§ **What the exercise asks**: List every line below that contains the string "numericTimeSignature", treating uppercase and lowercase letters as distinct.

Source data
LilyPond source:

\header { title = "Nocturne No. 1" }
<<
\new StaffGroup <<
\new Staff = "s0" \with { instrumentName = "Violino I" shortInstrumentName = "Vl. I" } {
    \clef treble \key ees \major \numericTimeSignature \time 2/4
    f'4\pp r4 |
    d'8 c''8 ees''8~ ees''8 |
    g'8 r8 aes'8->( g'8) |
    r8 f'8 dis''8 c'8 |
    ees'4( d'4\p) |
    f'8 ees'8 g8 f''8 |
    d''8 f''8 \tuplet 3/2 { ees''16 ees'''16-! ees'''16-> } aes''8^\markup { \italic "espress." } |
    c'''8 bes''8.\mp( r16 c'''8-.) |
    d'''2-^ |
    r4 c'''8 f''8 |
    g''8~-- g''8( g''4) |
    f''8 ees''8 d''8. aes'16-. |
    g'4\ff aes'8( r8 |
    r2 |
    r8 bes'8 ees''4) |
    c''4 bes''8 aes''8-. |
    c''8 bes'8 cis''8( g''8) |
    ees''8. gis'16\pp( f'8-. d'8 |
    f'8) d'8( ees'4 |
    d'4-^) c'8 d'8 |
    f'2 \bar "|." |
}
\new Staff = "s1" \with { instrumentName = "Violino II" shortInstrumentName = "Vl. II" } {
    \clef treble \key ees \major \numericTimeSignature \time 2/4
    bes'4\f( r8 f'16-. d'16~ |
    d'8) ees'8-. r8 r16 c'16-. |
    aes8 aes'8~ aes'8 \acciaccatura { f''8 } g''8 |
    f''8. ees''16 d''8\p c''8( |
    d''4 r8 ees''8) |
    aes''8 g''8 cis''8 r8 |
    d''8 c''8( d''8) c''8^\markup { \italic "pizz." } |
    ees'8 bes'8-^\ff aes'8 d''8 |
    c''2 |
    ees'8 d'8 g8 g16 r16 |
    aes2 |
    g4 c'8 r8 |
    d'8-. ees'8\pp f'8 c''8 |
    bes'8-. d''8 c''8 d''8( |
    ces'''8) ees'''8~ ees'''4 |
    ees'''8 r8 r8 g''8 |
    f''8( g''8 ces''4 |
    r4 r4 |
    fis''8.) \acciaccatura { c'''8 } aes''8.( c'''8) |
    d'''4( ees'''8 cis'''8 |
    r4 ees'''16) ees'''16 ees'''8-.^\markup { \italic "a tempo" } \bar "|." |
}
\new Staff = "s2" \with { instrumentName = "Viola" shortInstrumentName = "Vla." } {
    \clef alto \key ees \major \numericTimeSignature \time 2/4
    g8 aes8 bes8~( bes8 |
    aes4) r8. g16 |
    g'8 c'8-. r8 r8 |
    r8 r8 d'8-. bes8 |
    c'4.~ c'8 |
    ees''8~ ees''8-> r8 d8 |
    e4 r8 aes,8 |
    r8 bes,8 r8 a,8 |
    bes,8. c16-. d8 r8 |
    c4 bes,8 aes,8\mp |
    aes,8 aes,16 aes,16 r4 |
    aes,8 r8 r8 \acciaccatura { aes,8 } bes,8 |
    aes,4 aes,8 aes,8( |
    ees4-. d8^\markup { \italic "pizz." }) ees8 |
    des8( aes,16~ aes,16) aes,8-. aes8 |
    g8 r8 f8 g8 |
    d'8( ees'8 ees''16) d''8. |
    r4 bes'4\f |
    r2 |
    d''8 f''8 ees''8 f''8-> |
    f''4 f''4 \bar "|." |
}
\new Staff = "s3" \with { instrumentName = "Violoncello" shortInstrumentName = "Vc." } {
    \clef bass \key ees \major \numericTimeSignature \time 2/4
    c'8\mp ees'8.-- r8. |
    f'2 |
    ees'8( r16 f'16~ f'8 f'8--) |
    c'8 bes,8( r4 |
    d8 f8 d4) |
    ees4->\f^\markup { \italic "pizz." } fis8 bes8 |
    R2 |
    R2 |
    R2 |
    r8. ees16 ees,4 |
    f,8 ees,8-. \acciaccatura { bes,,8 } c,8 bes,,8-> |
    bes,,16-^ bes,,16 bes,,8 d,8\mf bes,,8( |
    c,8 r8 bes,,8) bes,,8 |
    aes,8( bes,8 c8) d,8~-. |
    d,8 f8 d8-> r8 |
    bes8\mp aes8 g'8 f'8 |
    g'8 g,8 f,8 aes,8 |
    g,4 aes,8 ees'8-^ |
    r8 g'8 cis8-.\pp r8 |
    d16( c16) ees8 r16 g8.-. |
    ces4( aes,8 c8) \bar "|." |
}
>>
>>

§ **Response to the task**:
    \clef treble \key ees \major \numericTimeSignature \time 2/4
    \clef treble \key ees \major \numericTimeSignature \time 2/4
    \clef alto \key ees \major \numericTimeSignature \time 2/4
    \clef bass \key ees \major \numericTimeSignature \time 2/4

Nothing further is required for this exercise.